> _What is expected_:
Each entry below should be restated word for word, without any picture it contains.

> _Data_:
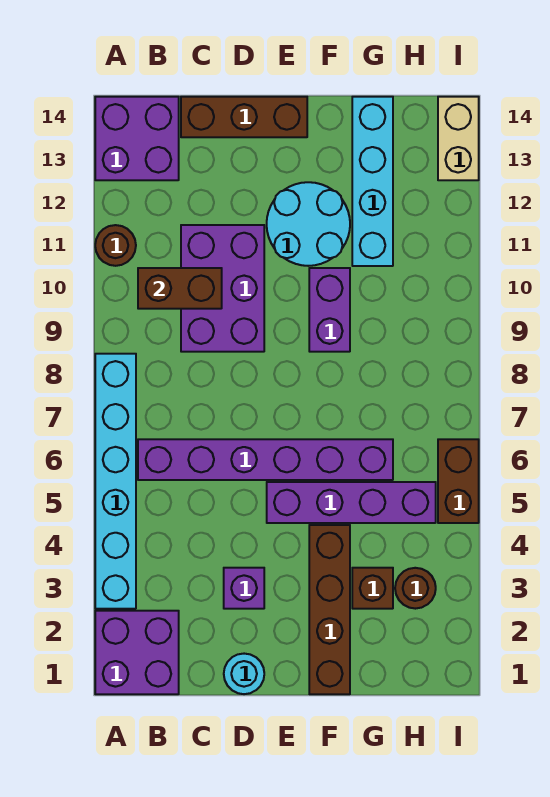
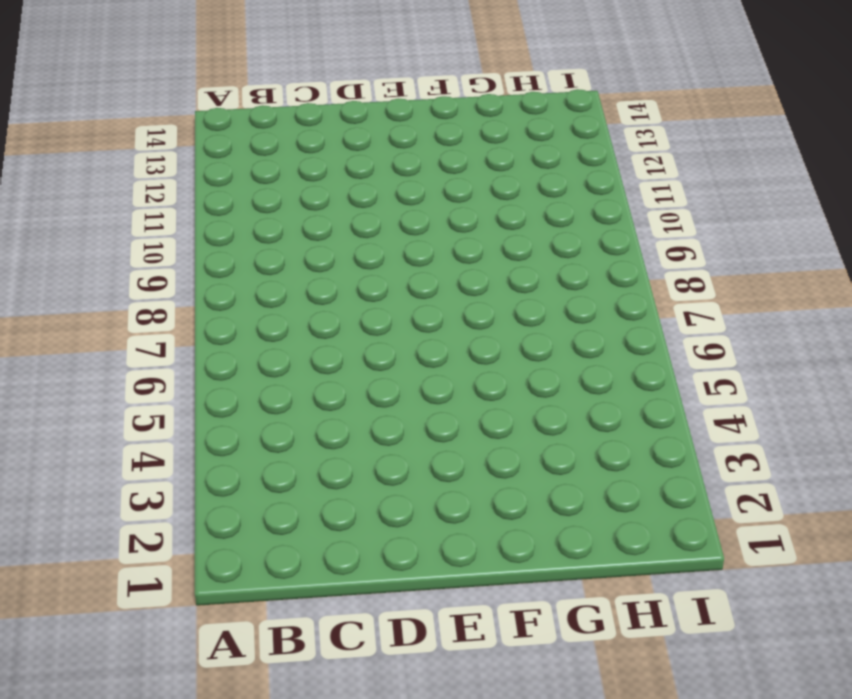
none -> purple brick A1:B2 level 1
none -> cyan brick A3:A8 level 1
none -> brown round brick A11 level 1

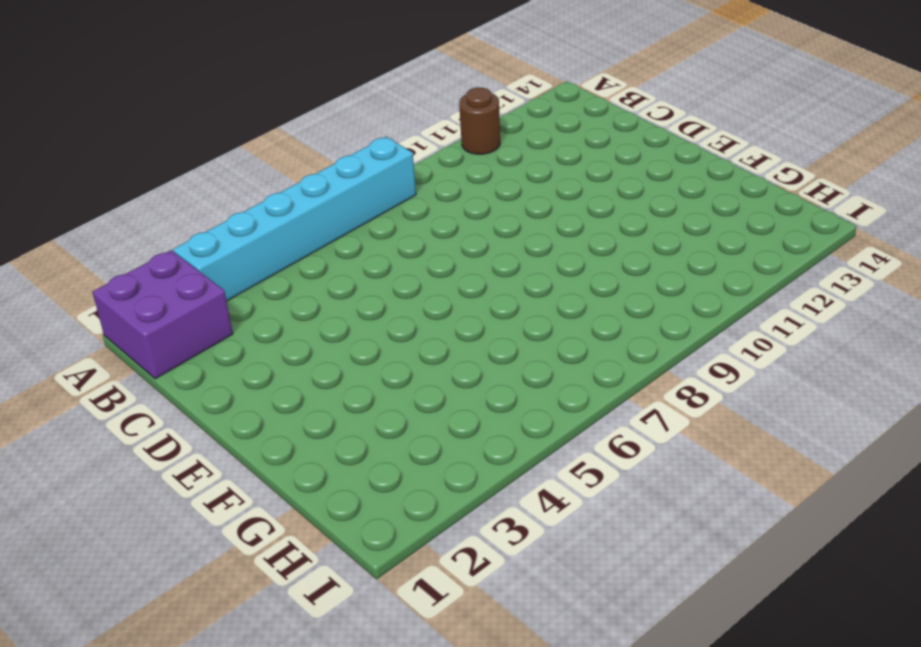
none -> purple brick A13:B14 level 1
none -> purple brick B6:G6 level 1
none -> purple brick C9:D11 level 1

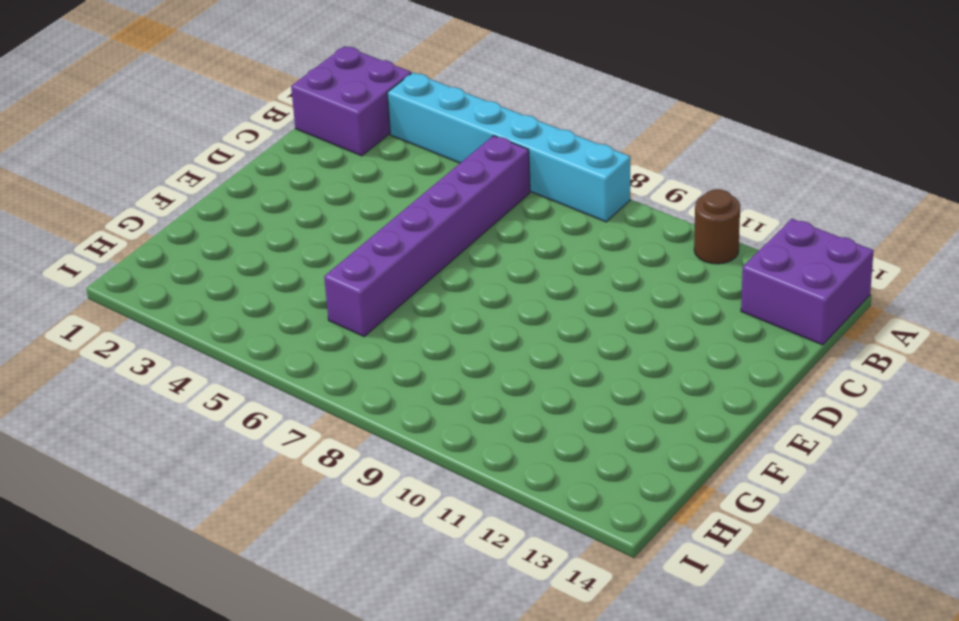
none -> purple brick C9:D11 level 1
none -> brown brick C14:E14 level 1
none -> cyan round brick D1 level 1

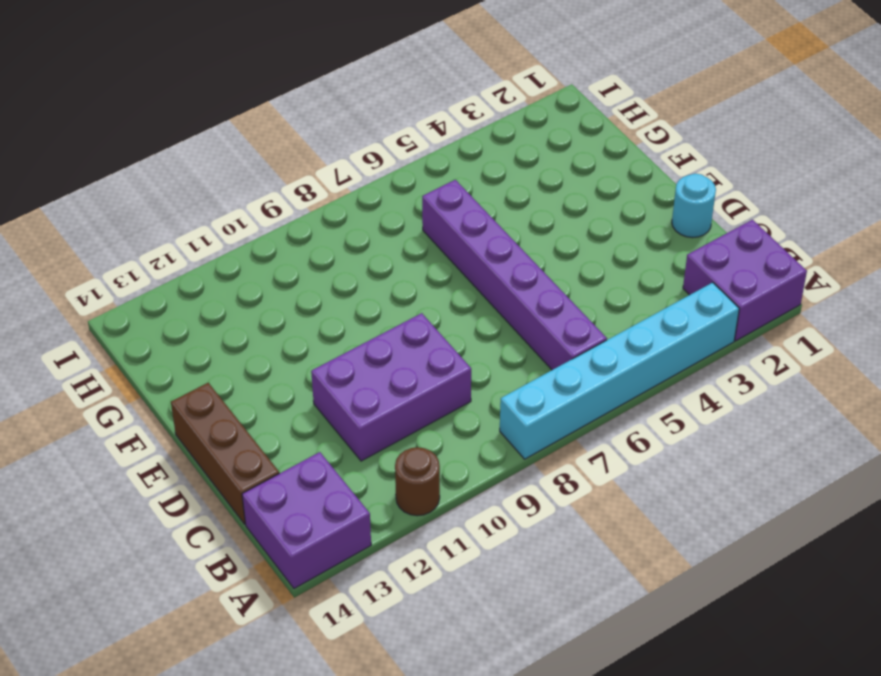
none -> purple brick D3 level 1
none -> purple brick E5:H5 level 1
none -> cyan round brick E11:F12 level 1

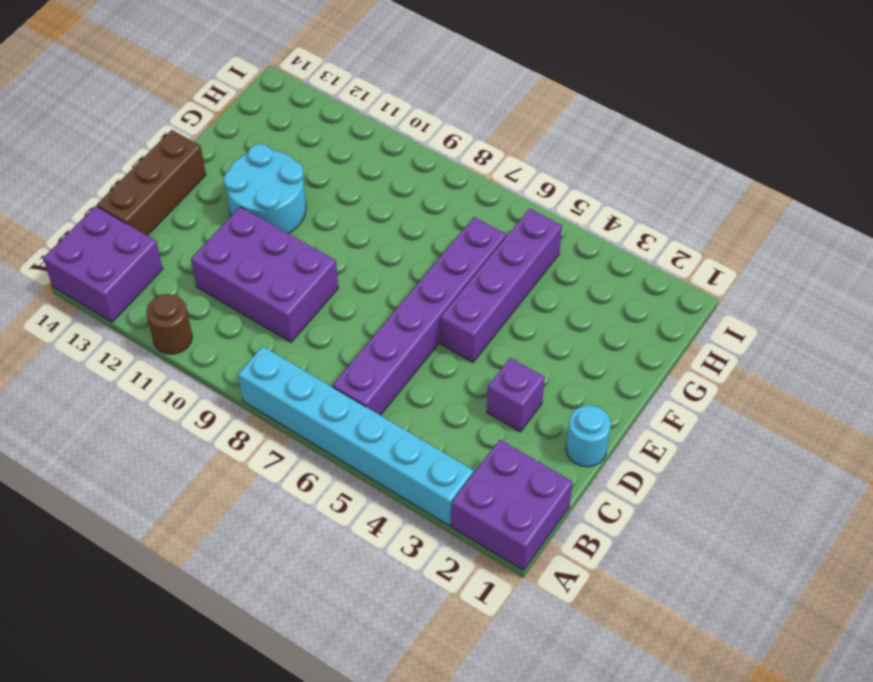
none -> brown brick F1:F4 level 1
none -> purple brick F9:F10 level 1
none -> brown brick G3 level 1

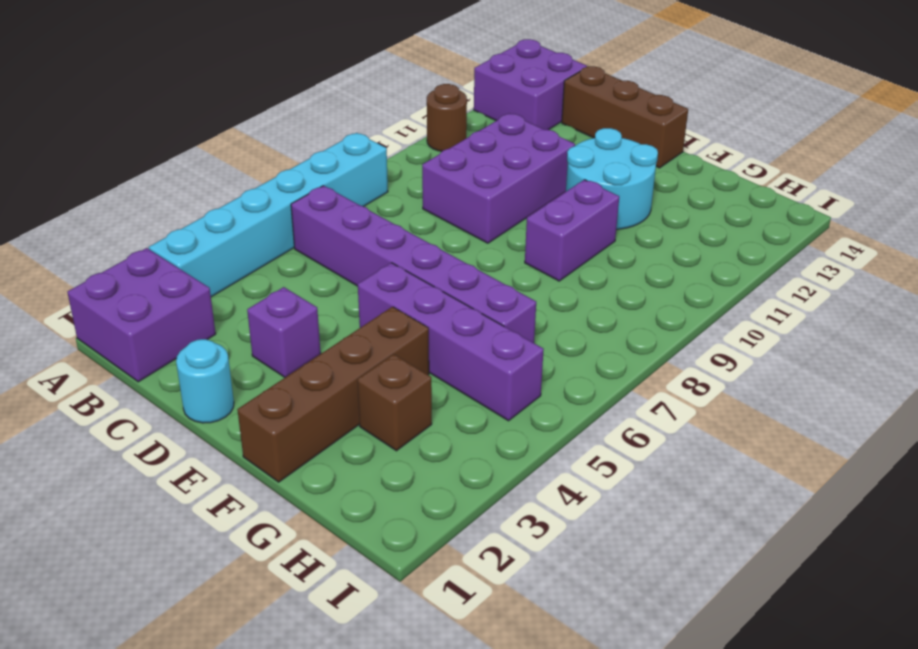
none -> cyan brick G11:G14 level 1
none -> brown round brick H3 level 1
none -> brown brick I5:I6 level 1

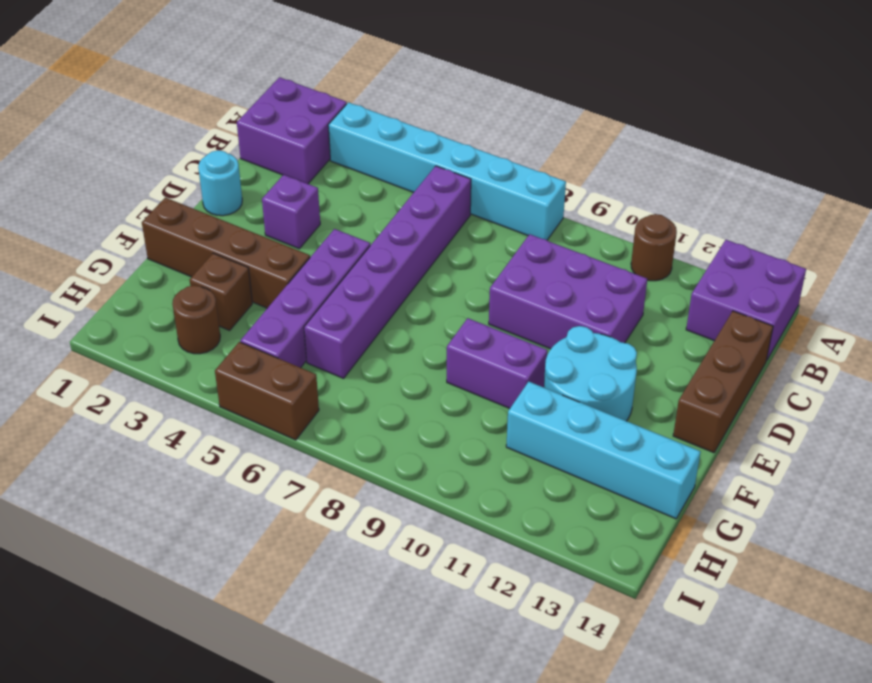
none -> tan brick I13:I14 level 1
none -> brown brick B10:C10 level 2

> _Response_:
none -> purple brick A1:B2 level 1
none -> cyan brick A3:A8 level 1
none -> brown round brick A11 level 1

none -> purple brick A13:B14 level 1
none -> purple brick B6:G6 level 1
none -> purple brick C9:D11 level 1

none -> purple brick C9:D11 level 1
none -> brown brick C14:E14 level 1
none -> cyan round brick D1 level 1

none -> purple brick D3 level 1
none -> purple brick E5:H5 level 1
none -> cyan round brick E11:F12 level 1

none -> brown brick F1:F4 level 1
none -> purple brick F9:F10 level 1
none -> brown brick G3 level 1

none -> cyan brick G11:G14 level 1
none -> brown round brick H3 level 1
none -> brown brick I5:I6 level 1

none -> tan brick I13:I14 level 1
none -> brown brick B10:C10 level 2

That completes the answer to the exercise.